Input data
┌──

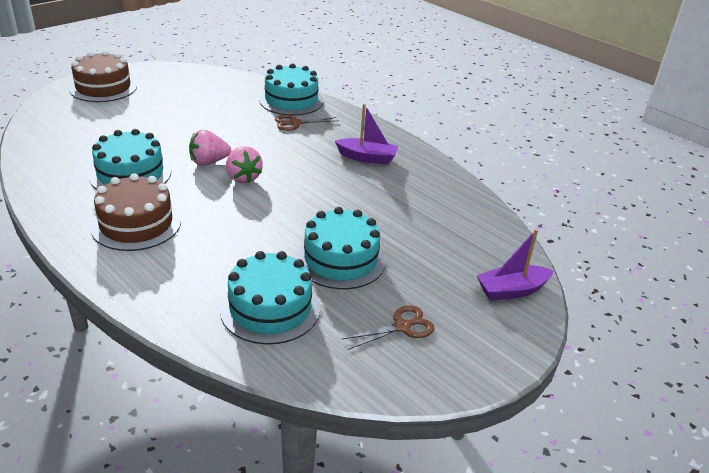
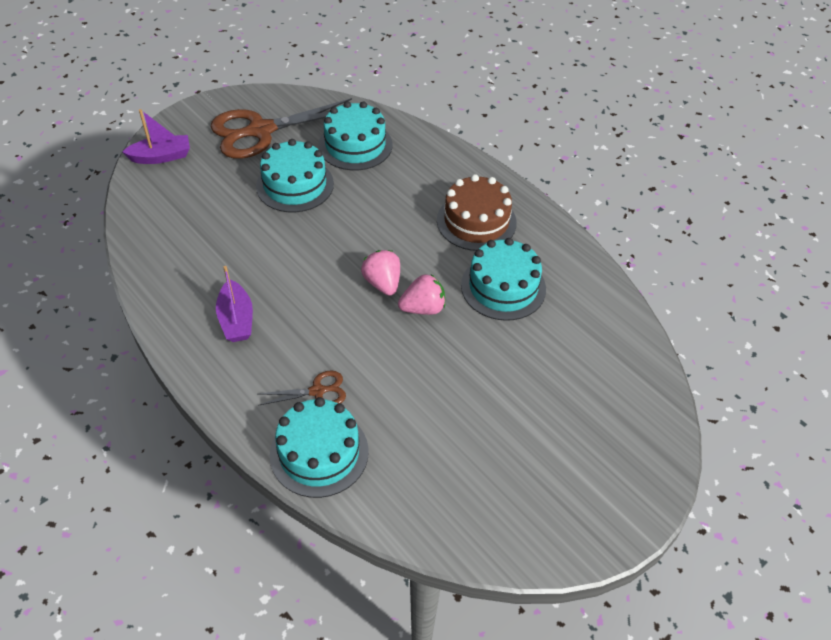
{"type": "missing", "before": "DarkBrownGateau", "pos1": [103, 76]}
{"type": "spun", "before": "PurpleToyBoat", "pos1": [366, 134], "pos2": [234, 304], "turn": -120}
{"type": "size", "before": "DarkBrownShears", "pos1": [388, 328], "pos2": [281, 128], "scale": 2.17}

└──

What you need to do
Repeat the material exactly. Any picture in it should be dropped.

Response box
{"type": "missing", "before": "DarkBrownGateau", "pos1": [103, 76]}
{"type": "spun", "before": "PurpleToyBoat", "pos1": [366, 134], "pos2": [234, 304], "turn": -120}
{"type": "size", "before": "DarkBrownShears", "pos1": [388, 328], "pos2": [281, 128], "scale": 2.17}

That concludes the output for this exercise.